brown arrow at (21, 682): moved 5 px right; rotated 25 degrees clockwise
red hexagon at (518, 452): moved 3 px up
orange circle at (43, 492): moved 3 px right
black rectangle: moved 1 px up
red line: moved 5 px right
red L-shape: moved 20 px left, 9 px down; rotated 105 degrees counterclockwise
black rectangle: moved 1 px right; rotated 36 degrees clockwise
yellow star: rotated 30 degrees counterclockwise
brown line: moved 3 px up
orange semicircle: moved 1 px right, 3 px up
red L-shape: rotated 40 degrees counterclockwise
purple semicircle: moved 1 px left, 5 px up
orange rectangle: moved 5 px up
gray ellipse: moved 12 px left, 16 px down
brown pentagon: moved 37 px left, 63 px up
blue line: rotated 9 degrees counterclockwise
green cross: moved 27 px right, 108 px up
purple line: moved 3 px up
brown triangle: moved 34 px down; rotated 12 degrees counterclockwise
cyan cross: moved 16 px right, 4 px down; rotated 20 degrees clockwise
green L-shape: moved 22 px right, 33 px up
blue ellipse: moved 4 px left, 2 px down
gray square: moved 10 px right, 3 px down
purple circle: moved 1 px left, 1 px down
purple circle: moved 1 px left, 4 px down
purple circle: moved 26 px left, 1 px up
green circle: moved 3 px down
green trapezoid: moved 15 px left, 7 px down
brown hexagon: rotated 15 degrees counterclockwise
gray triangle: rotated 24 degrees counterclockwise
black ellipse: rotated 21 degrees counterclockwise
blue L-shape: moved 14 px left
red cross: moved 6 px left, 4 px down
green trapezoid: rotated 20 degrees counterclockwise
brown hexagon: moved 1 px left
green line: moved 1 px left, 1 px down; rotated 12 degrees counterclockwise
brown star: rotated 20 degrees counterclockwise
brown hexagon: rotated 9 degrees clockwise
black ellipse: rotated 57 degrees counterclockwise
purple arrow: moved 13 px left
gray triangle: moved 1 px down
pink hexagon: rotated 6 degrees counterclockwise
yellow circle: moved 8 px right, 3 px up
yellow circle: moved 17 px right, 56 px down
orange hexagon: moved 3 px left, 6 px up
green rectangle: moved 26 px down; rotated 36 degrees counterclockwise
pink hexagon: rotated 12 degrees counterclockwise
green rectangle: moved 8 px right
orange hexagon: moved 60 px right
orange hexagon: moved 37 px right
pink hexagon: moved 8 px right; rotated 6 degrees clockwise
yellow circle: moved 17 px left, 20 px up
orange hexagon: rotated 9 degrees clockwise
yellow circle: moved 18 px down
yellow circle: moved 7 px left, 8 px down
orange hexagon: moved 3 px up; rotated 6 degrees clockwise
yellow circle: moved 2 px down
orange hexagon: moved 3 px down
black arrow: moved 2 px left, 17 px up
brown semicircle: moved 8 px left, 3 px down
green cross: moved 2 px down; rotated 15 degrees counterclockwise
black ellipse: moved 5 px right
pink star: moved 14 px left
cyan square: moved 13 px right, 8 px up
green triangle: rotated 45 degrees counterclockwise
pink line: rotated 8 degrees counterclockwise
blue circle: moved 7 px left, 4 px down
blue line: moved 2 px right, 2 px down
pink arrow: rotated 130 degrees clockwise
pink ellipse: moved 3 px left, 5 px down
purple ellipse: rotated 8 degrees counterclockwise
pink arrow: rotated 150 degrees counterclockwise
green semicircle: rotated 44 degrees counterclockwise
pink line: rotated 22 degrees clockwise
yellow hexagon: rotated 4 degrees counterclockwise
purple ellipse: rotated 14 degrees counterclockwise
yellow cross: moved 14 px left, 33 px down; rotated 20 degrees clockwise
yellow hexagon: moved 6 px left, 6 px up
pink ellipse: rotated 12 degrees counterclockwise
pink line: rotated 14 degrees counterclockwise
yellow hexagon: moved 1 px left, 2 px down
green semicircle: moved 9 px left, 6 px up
===============
THE TASK:
Copy every row above word for word, in the same order.

CORRECT RESPONSE:
brown arrow at (21, 682): moved 5 px right; rotated 25 degrees clockwise
red hexagon at (518, 452): moved 3 px up
orange circle at (43, 492): moved 3 px right
black rectangle: moved 1 px up
red line: moved 5 px right
red L-shape: moved 20 px left, 9 px down; rotated 105 degrees counterclockwise
black rectangle: moved 1 px right; rotated 36 degrees clockwise
yellow star: rotated 30 degrees counterclockwise
brown line: moved 3 px up
orange semicircle: moved 1 px right, 3 px up
red L-shape: rotated 40 degrees counterclockwise
purple semicircle: moved 1 px left, 5 px up
orange rectangle: moved 5 px up
gray ellipse: moved 12 px left, 16 px down
brown pentagon: moved 37 px left, 63 px up
blue line: rotated 9 degrees counterclockwise
green cross: moved 27 px right, 108 px up
purple line: moved 3 px up
brown triangle: moved 34 px down; rotated 12 degrees counterclockwise
cyan cross: moved 16 px right, 4 px down; rotated 20 degrees clockwise
green L-shape: moved 22 px right, 33 px up
blue ellipse: moved 4 px left, 2 px down
gray square: moved 10 px right, 3 px down
purple circle: moved 1 px left, 1 px down
purple circle: moved 1 px left, 4 px down
purple circle: moved 26 px left, 1 px up
green circle: moved 3 px down
green trapezoid: moved 15 px left, 7 px down
brown hexagon: rotated 15 degrees counterclockwise
gray triangle: rotated 24 degrees counterclockwise
black ellipse: rotated 21 degrees counterclockwise
blue L-shape: moved 14 px left
red cross: moved 6 px left, 4 px down
green trapezoid: rotated 20 degrees counterclockwise
brown hexagon: moved 1 px left
green line: moved 1 px left, 1 px down; rotated 12 degrees counterclockwise
brown star: rotated 20 degrees counterclockwise
brown hexagon: rotated 9 degrees clockwise
black ellipse: rotated 57 degrees counterclockwise
purple arrow: moved 13 px left
gray triangle: moved 1 px down
pink hexagon: rotated 6 degrees counterclockwise
yellow circle: moved 8 px right, 3 px up
yellow circle: moved 17 px right, 56 px down
orange hexagon: moved 3 px left, 6 px up
green rectangle: moved 26 px down; rotated 36 degrees counterclockwise
pink hexagon: rotated 12 degrees counterclockwise
green rectangle: moved 8 px right
orange hexagon: moved 60 px right
orange hexagon: moved 37 px right
pink hexagon: moved 8 px right; rotated 6 degrees clockwise
yellow circle: moved 17 px left, 20 px up
orange hexagon: rotated 9 degrees clockwise
yellow circle: moved 18 px down
yellow circle: moved 7 px left, 8 px down
orange hexagon: moved 3 px up; rotated 6 degrees clockwise
yellow circle: moved 2 px down
orange hexagon: moved 3 px down
black arrow: moved 2 px left, 17 px up
brown semicircle: moved 8 px left, 3 px down
green cross: moved 2 px down; rotated 15 degrees counterclockwise
black ellipse: moved 5 px right
pink star: moved 14 px left
cyan square: moved 13 px right, 8 px up
green triangle: rotated 45 degrees counterclockwise
pink line: rotated 8 degrees counterclockwise
blue circle: moved 7 px left, 4 px down
blue line: moved 2 px right, 2 px down
pink arrow: rotated 130 degrees clockwise
pink ellipse: moved 3 px left, 5 px down
purple ellipse: rotated 8 degrees counterclockwise
pink arrow: rotated 150 degrees counterclockwise
green semicircle: rotated 44 degrees counterclockwise
pink line: rotated 22 degrees clockwise
yellow hexagon: rotated 4 degrees counterclockwise
purple ellipse: rotated 14 degrees counterclockwise
yellow cross: moved 14 px left, 33 px down; rotated 20 degrees clockwise
yellow hexagon: moved 6 px left, 6 px up
pink ellipse: rotated 12 degrees counterclockwise
pink line: rotated 14 degrees counterclockwise
yellow hexagon: moved 1 px left, 2 px down
green semicircle: moved 9 px left, 6 px up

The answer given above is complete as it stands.